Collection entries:
--- --- ---
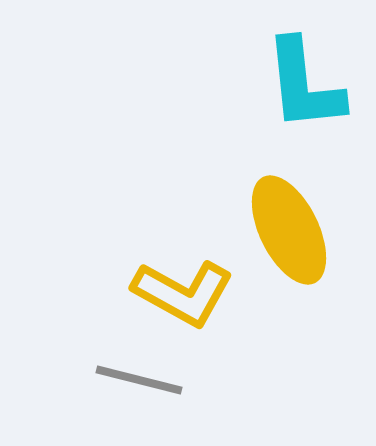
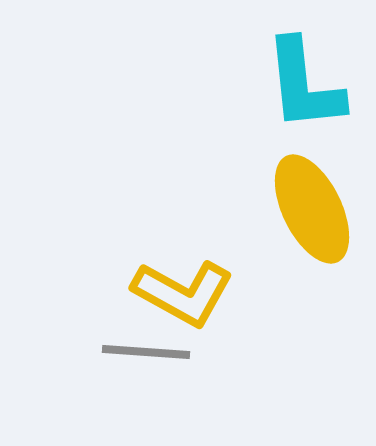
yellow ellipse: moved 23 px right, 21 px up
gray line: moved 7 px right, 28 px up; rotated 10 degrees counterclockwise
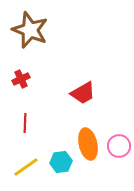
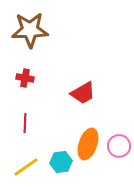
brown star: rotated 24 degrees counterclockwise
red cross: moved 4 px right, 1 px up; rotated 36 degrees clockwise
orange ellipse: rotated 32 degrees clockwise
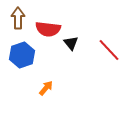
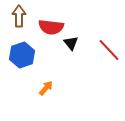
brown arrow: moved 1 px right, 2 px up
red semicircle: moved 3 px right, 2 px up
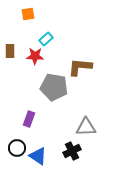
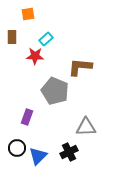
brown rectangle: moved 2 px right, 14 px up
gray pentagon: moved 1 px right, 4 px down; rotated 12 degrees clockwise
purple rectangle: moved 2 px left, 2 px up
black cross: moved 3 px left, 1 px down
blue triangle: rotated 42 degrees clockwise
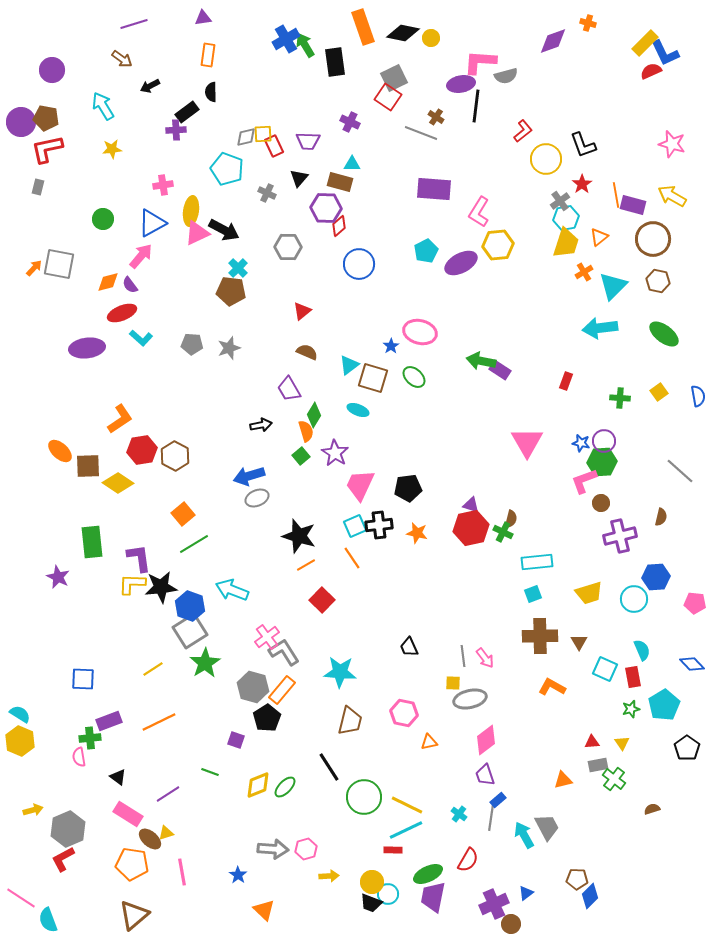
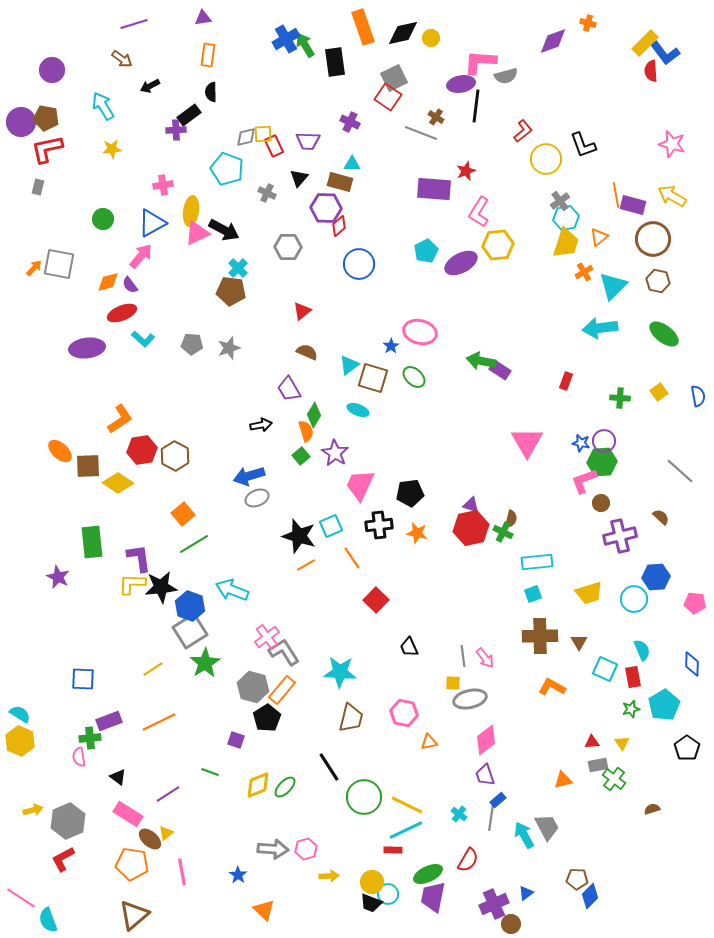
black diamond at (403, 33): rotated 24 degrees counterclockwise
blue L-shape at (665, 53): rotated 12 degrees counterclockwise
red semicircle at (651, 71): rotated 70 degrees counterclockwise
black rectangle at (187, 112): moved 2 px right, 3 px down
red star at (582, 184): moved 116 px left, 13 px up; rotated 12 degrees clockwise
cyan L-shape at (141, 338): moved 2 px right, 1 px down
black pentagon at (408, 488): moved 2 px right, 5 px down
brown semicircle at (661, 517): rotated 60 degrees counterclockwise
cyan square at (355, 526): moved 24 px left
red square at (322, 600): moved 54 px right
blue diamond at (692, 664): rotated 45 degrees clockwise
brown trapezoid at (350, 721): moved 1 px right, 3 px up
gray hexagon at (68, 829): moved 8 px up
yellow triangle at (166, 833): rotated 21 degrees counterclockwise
--- --- ---
Task brief:
Exactly and only the lines from the line containing "brown trapezoid at" through the final line of the records above must be returned.

Task answer:
brown trapezoid at (350, 721): moved 1 px right, 3 px up
gray hexagon at (68, 829): moved 8 px up
yellow triangle at (166, 833): rotated 21 degrees counterclockwise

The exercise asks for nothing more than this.